Content starts

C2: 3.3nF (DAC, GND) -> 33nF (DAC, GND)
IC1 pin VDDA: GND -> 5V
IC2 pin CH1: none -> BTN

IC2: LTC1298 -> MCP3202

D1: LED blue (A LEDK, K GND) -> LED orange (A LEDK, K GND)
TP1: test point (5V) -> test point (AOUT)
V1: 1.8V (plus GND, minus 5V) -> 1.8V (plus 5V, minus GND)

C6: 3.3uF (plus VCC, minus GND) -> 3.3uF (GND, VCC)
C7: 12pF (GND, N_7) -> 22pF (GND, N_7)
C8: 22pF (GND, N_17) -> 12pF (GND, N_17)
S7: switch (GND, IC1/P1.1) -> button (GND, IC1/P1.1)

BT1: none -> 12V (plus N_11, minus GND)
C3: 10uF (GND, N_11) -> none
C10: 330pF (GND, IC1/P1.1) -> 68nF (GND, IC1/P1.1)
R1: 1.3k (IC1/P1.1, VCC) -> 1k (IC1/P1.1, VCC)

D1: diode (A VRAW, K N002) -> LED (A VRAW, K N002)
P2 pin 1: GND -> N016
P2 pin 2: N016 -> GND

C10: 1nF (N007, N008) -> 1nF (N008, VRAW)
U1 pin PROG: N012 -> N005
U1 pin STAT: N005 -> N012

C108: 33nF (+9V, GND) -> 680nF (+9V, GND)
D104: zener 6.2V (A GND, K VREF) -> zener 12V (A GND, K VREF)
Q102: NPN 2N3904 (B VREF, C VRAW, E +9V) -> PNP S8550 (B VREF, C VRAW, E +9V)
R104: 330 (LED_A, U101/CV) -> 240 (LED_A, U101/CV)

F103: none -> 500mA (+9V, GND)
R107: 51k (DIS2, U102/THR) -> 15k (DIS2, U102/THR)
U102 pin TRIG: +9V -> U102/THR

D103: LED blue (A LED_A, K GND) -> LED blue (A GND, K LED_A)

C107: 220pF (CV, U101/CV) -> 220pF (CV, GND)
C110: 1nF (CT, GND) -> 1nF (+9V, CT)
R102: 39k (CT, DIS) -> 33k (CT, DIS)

Content ends

## To do
Retype the records above, but only those lines that fall between the line containing "IC2 pin CH1: none -> BTN" and the line containing "D104: zener 6.2V", with both of those lines included, exactly as written.

## Exercise answer
IC2 pin CH1: none -> BTN

IC2: LTC1298 -> MCP3202

D1: LED blue (A LEDK, K GND) -> LED orange (A LEDK, K GND)
TP1: test point (5V) -> test point (AOUT)
V1: 1.8V (plus GND, minus 5V) -> 1.8V (plus 5V, minus GND)

C6: 3.3uF (plus VCC, minus GND) -> 3.3uF (GND, VCC)
C7: 12pF (GND, N_7) -> 22pF (GND, N_7)
C8: 22pF (GND, N_17) -> 12pF (GND, N_17)
S7: switch (GND, IC1/P1.1) -> button (GND, IC1/P1.1)

BT1: none -> 12V (plus N_11, minus GND)
C3: 10uF (GND, N_11) -> none
C10: 330pF (GND, IC1/P1.1) -> 68nF (GND, IC1/P1.1)
R1: 1.3k (IC1/P1.1, VCC) -> 1k (IC1/P1.1, VCC)

D1: diode (A VRAW, K N002) -> LED (A VRAW, K N002)
P2 pin 1: GND -> N016
P2 pin 2: N016 -> GND

C10: 1nF (N007, N008) -> 1nF (N008, VRAW)
U1 pin PROG: N012 -> N005
U1 pin STAT: N005 -> N012

C108: 33nF (+9V, GND) -> 680nF (+9V, GND)
D104: zener 6.2V (A GND, K VREF) -> zener 12V (A GND, K VREF)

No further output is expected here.